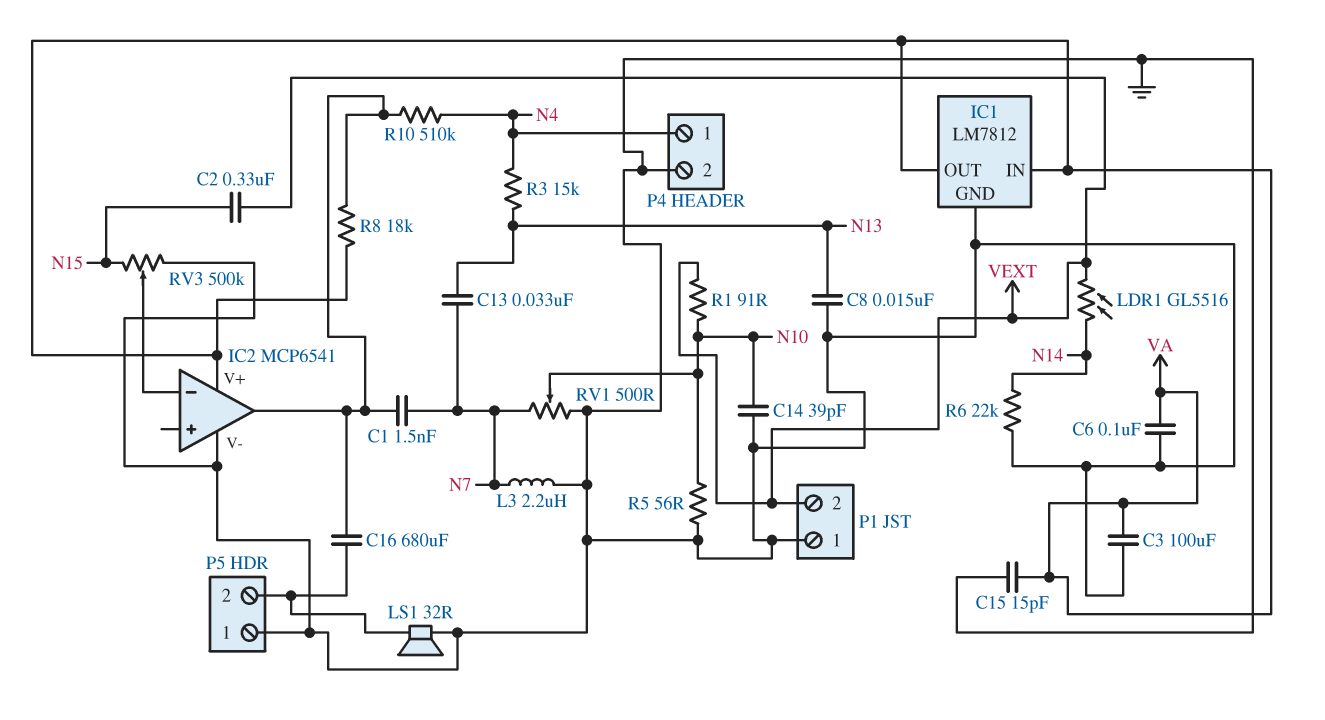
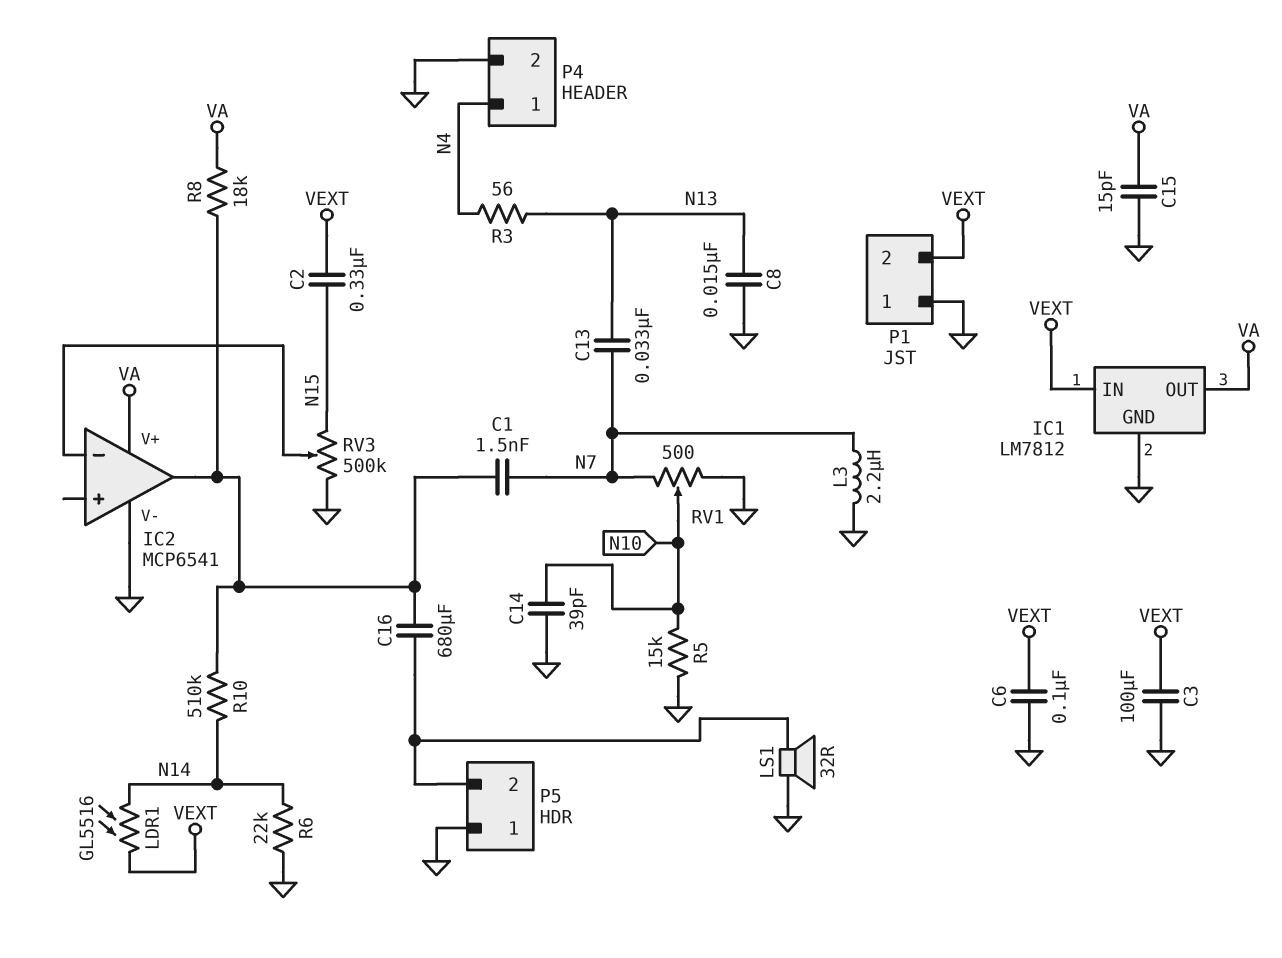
C3: 100uF (GND, VA) -> 100uF (GND, VEXT)
C6: 100nF (GND, VA) -> 100nF (GND, VEXT)
IC1 pin IN: VA -> VEXT
R1: 91 (N10, VEXT) -> none
R3: 15k (N4, N13) -> 56 (N4, N13)
R5: 56 (GND, N10) -> 15k (GND, N10)
R10: 510k (IC2/out, N4) -> 510k (IC2/out, N14)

..............................

» EXERCISE INSTRUCTIONS
Lines with the word "VEXT" in them: report all of these from the listing above.

» RESPONSE
C3: 100uF (GND, VA) -> 100uF (GND, VEXT)
C6: 100nF (GND, VA) -> 100nF (GND, VEXT)
IC1 pin IN: VA -> VEXT
R1: 91 (N10, VEXT) -> none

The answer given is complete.